Where the string "none" appears in a line of the data, show that line.

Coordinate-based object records
Start of Block
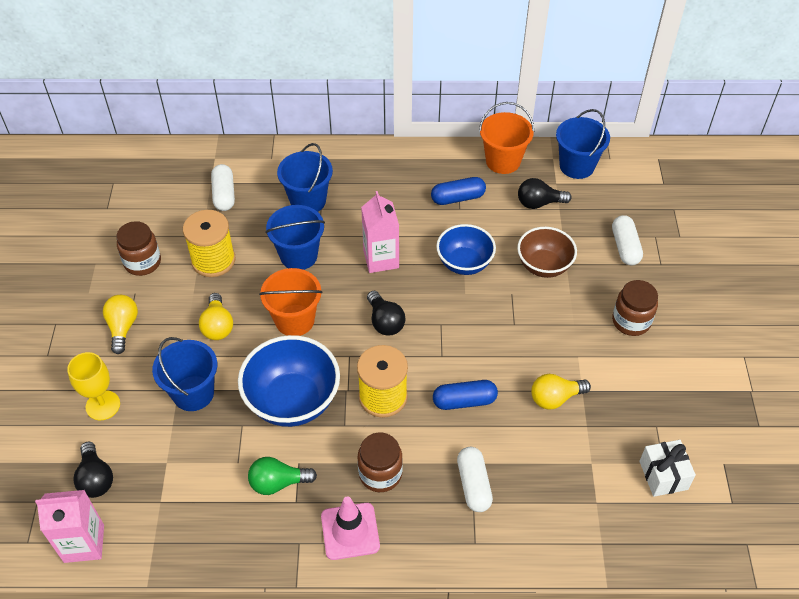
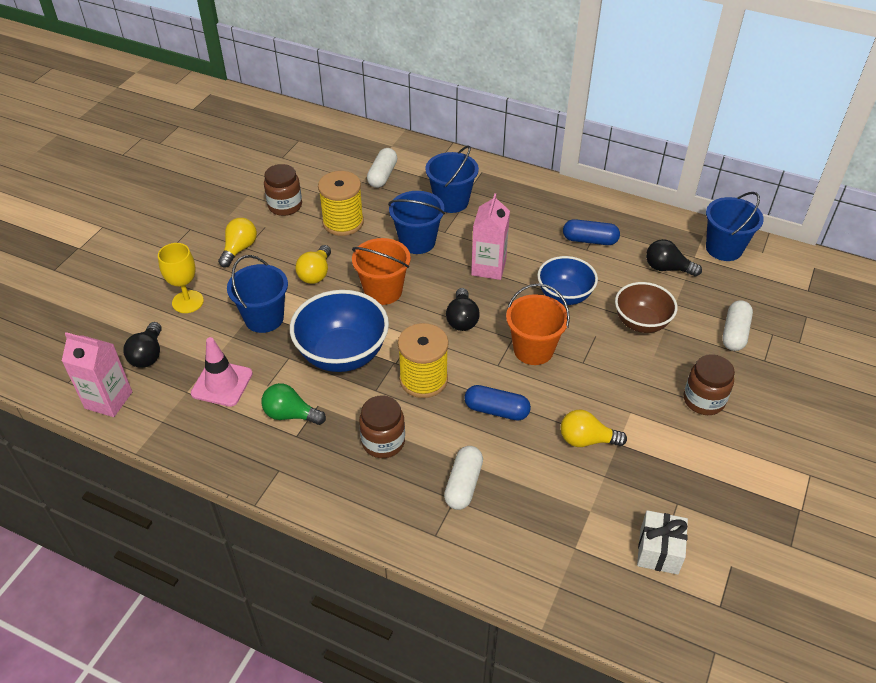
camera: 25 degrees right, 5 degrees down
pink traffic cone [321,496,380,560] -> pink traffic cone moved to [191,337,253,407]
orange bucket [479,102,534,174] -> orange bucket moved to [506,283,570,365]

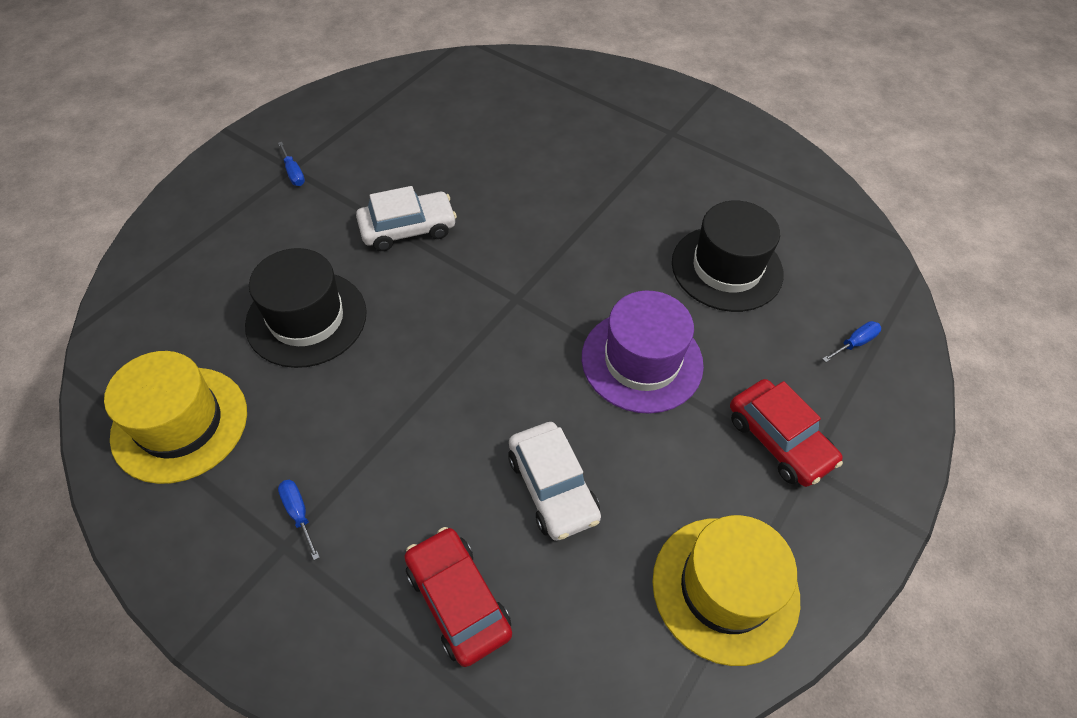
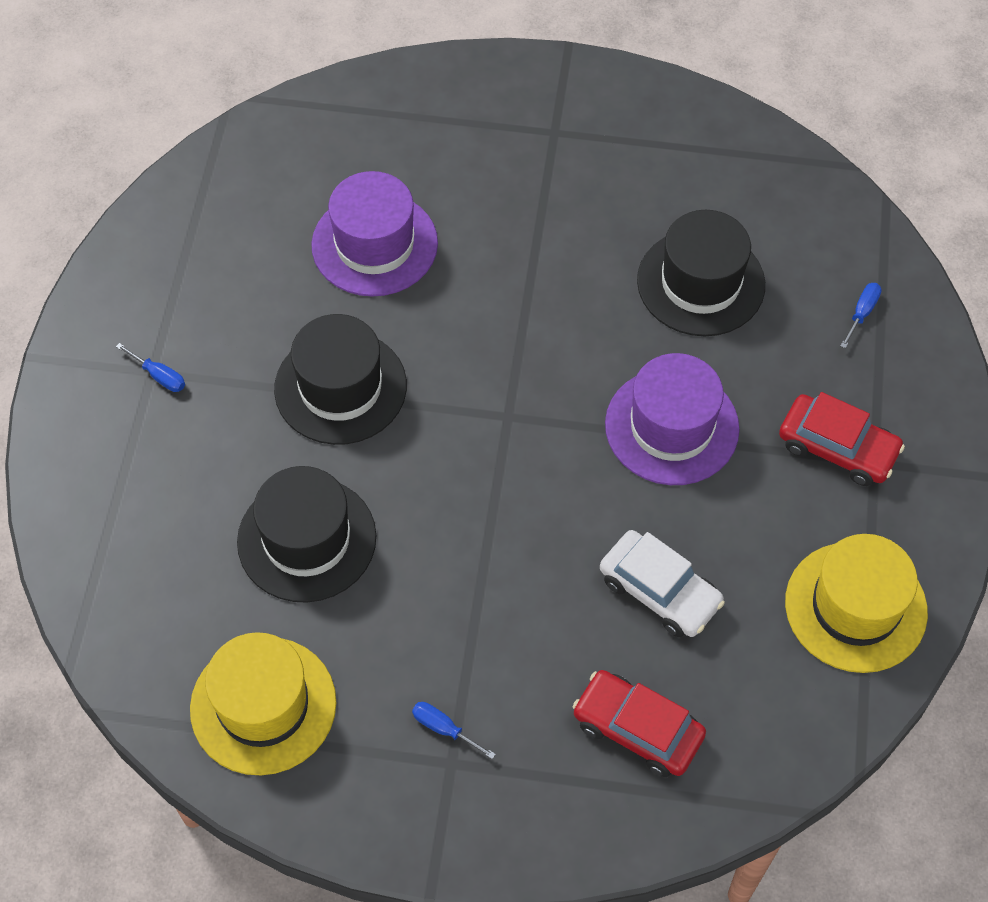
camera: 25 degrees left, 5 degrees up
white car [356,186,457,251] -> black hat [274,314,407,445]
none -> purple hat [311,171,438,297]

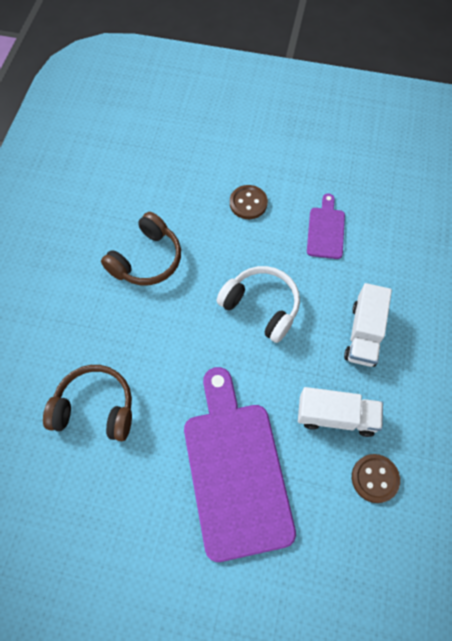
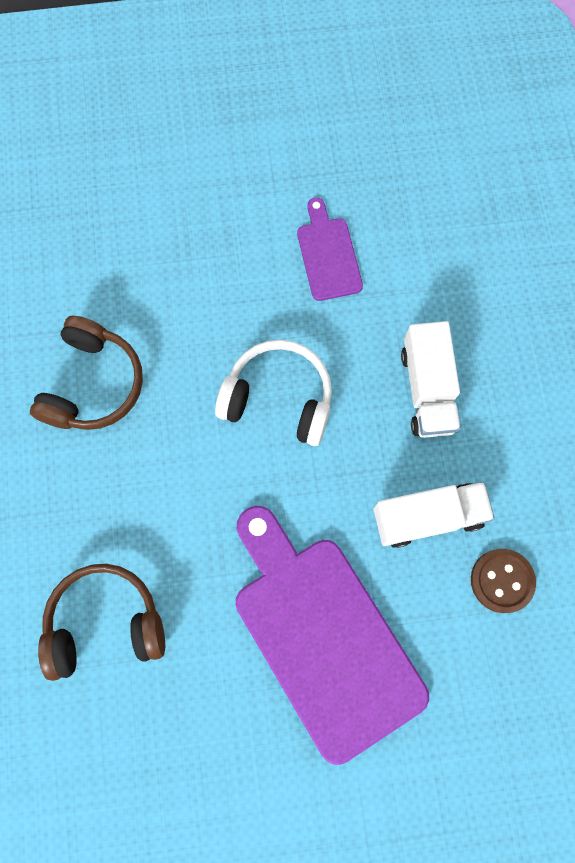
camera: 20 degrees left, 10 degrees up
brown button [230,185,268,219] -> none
End of Block
### Written solution
none -> purple hat [311,171,438,297]
brown button [230,185,268,219] -> none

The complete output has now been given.